## What the task asks
The records below are to be returned word for word, with pictures left out.

(Image comparison data)
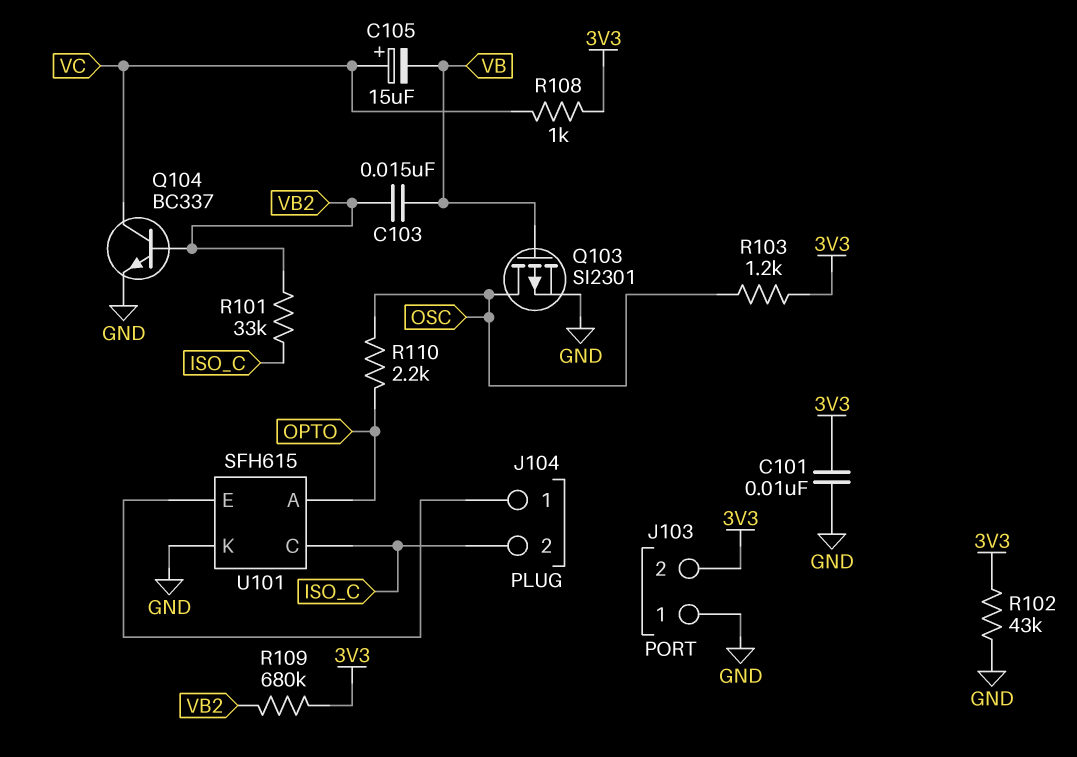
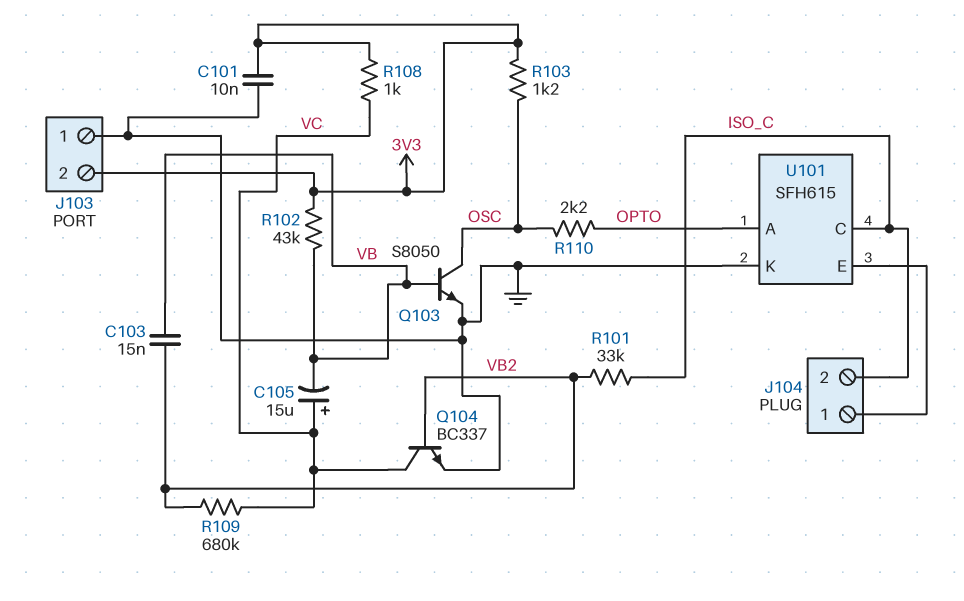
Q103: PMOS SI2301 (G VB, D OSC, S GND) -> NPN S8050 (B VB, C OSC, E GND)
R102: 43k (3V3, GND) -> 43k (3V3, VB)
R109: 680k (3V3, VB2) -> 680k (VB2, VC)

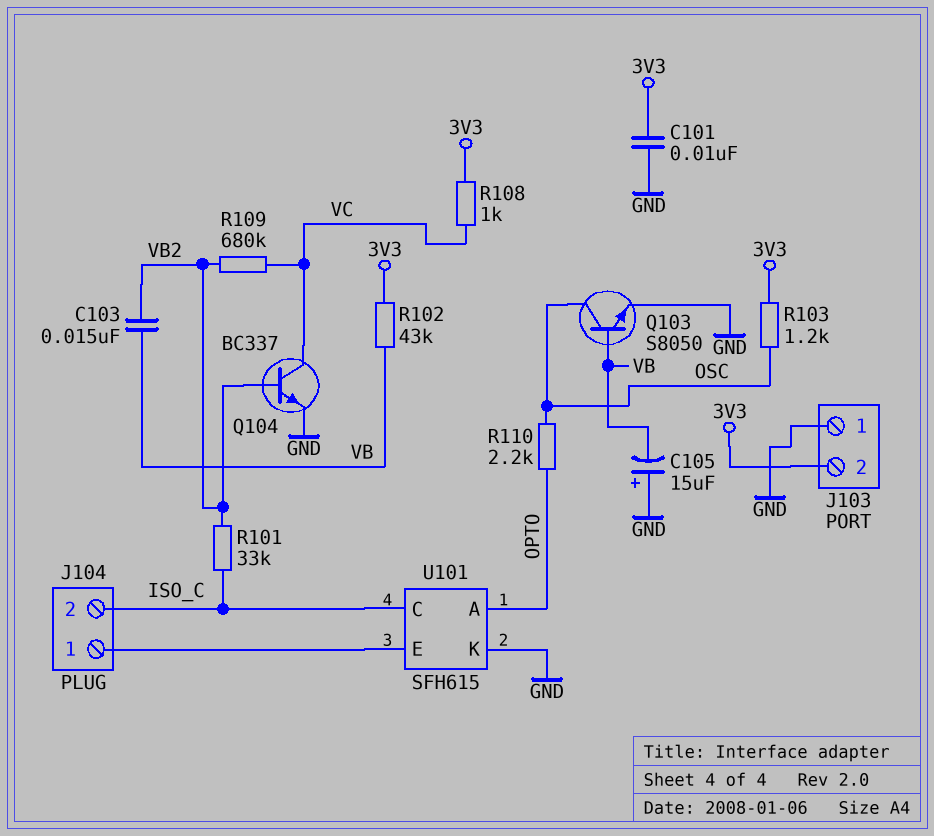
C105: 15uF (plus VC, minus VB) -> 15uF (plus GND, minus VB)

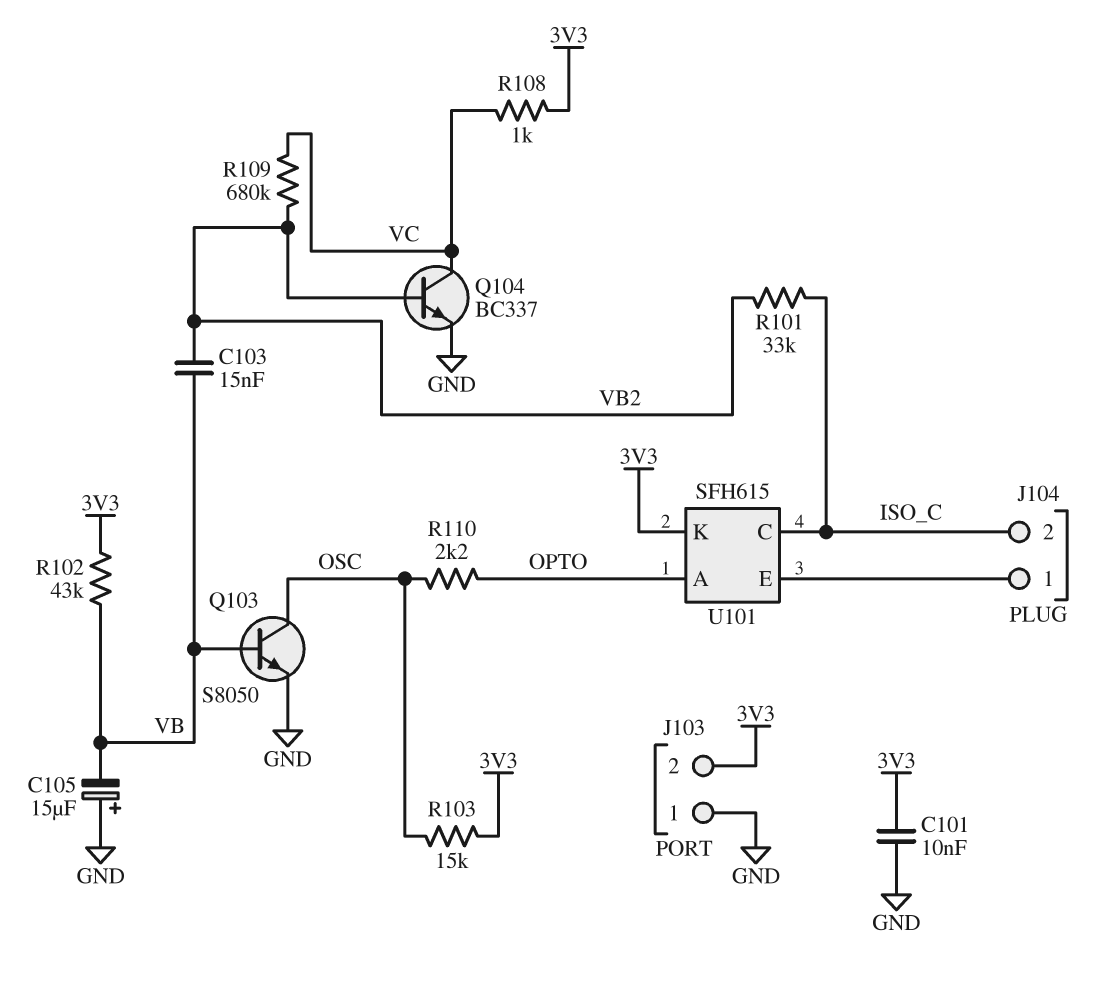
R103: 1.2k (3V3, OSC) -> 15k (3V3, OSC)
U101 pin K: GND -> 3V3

## Answer box
Q103: PMOS SI2301 (G VB, D OSC, S GND) -> NPN S8050 (B VB, C OSC, E GND)
R102: 43k (3V3, GND) -> 43k (3V3, VB)
R109: 680k (3V3, VB2) -> 680k (VB2, VC)

C105: 15uF (plus VC, minus VB) -> 15uF (plus GND, minus VB)

R103: 1.2k (3V3, OSC) -> 15k (3V3, OSC)
U101 pin K: GND -> 3V3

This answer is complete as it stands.